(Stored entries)
━━━
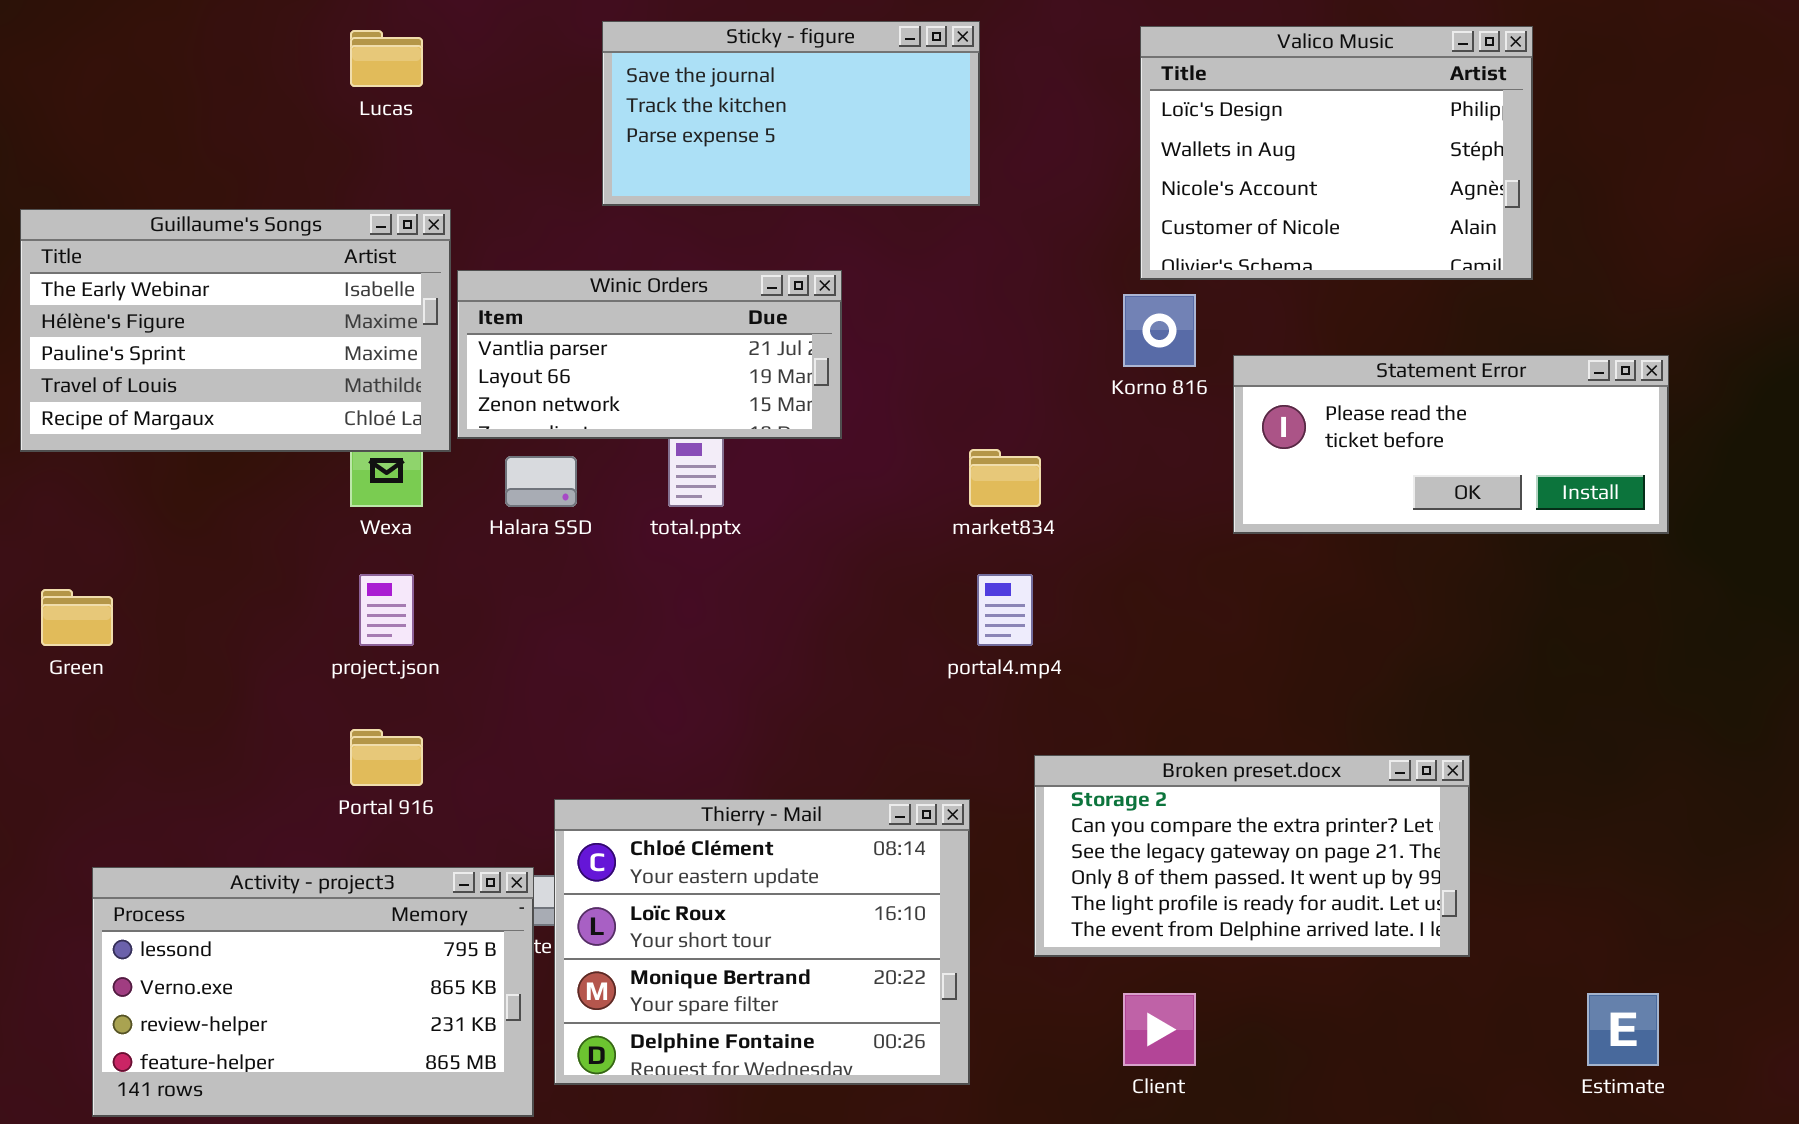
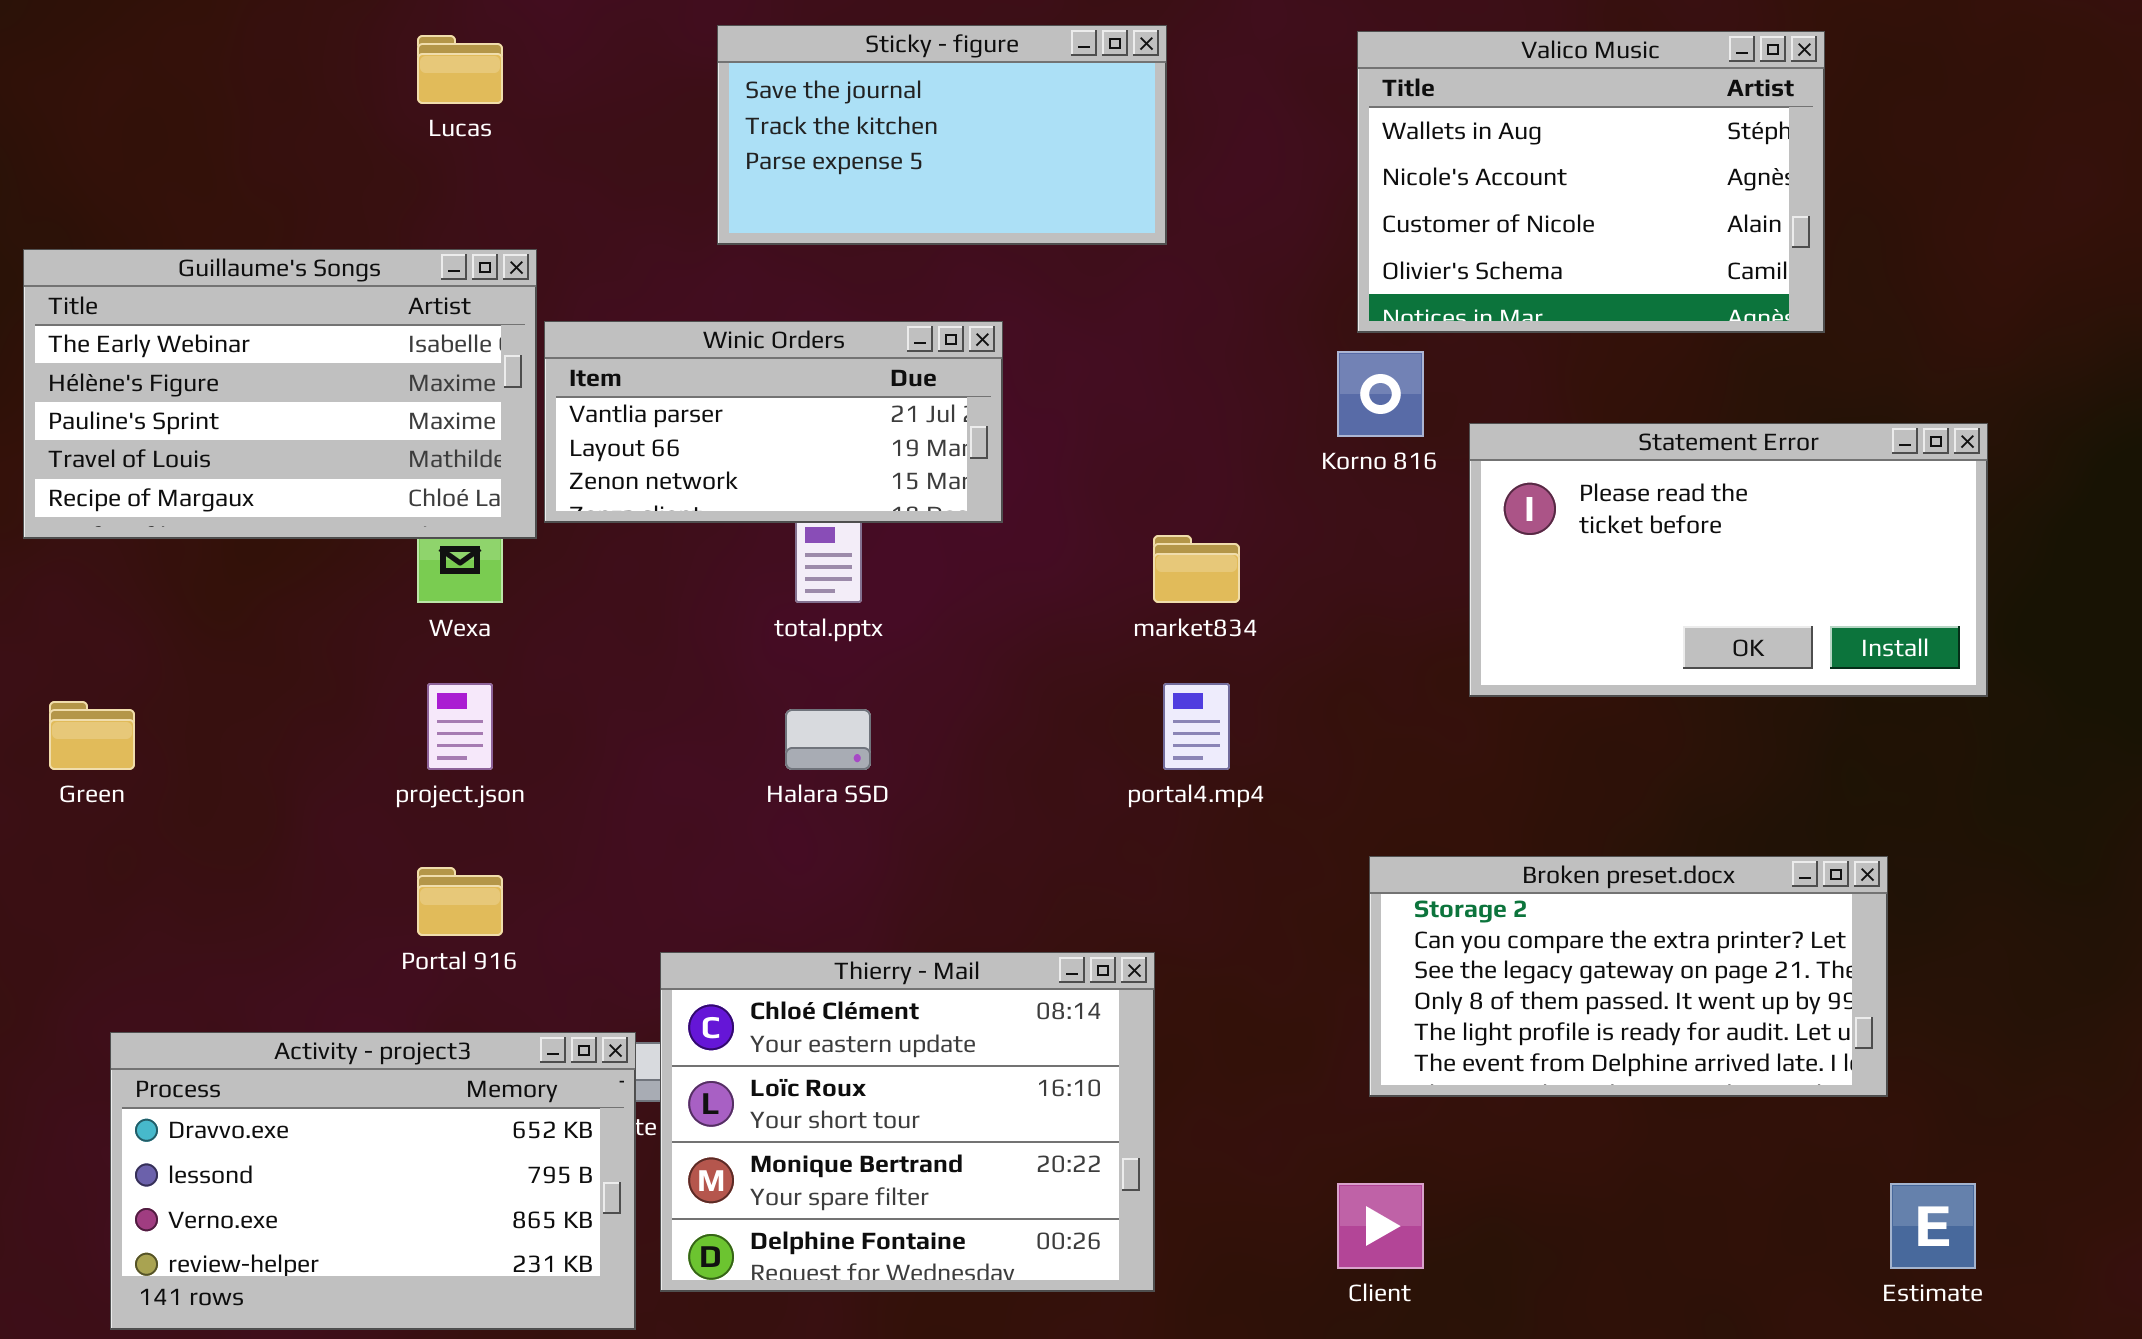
Valico Music: [1140,26,1533,280] -> [1357,31,1825,333], scrolled down 1 row
Statement Error: [1233,355,1669,534] -> [1469,423,1988,697], resized
Halara SSD: [505,456,577,507] -> [785,709,871,770], moved
Broken preset.docx: [1034,755,1470,957] -> [1369,856,1888,1097], moved
Activity - project3: [92,867,534,1117] -> [110,1032,636,1330], scrolled up 1 row

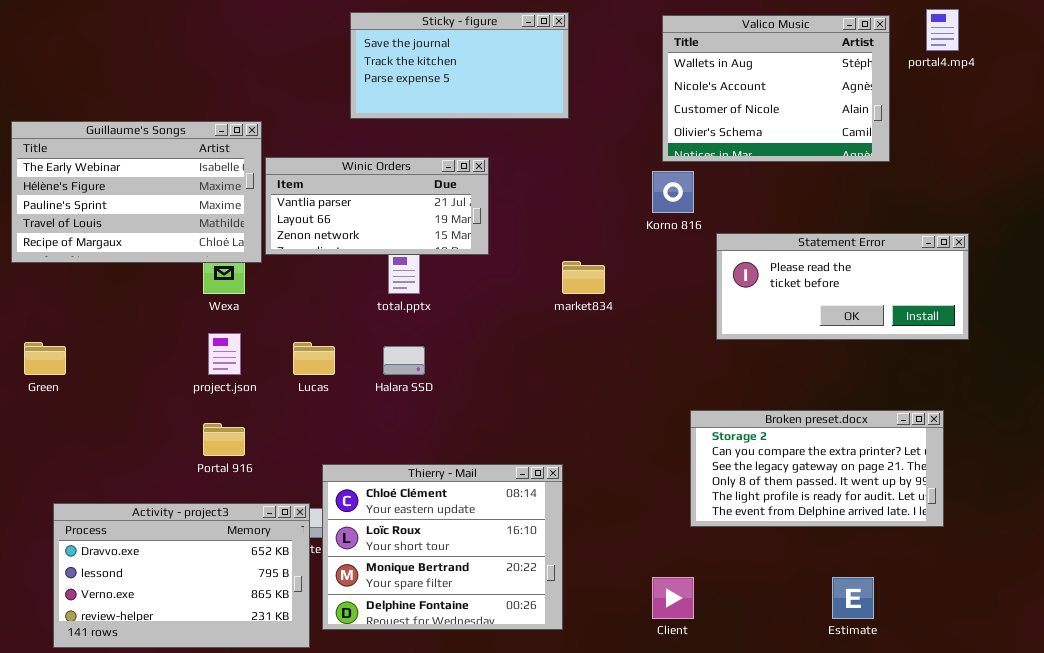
Lucas: [417,35,503,104] -> [293,342,335,375], moved
Statement Error: [1469,423,1988,697] -> [716,233,969,340], resized
portal4.mp4: [1163,683,1230,770] -> [926,9,959,51], moved
Broken preset.docx: [1369,856,1888,1097] -> [690,410,944,527], moved
Estimate: [1890,1183,1976,1269] -> [832,577,874,619], moved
━━━
__Activity__:
Give back, word for word, only the lines from the one containing "portal4.mp4: [1163,683,1230,770] ->" through the closing line of the entries.

__Your solution__:
portal4.mp4: [1163,683,1230,770] -> [926,9,959,51], moved
Broken preset.docx: [1369,856,1888,1097] -> [690,410,944,527], moved
Estimate: [1890,1183,1976,1269] -> [832,577,874,619], moved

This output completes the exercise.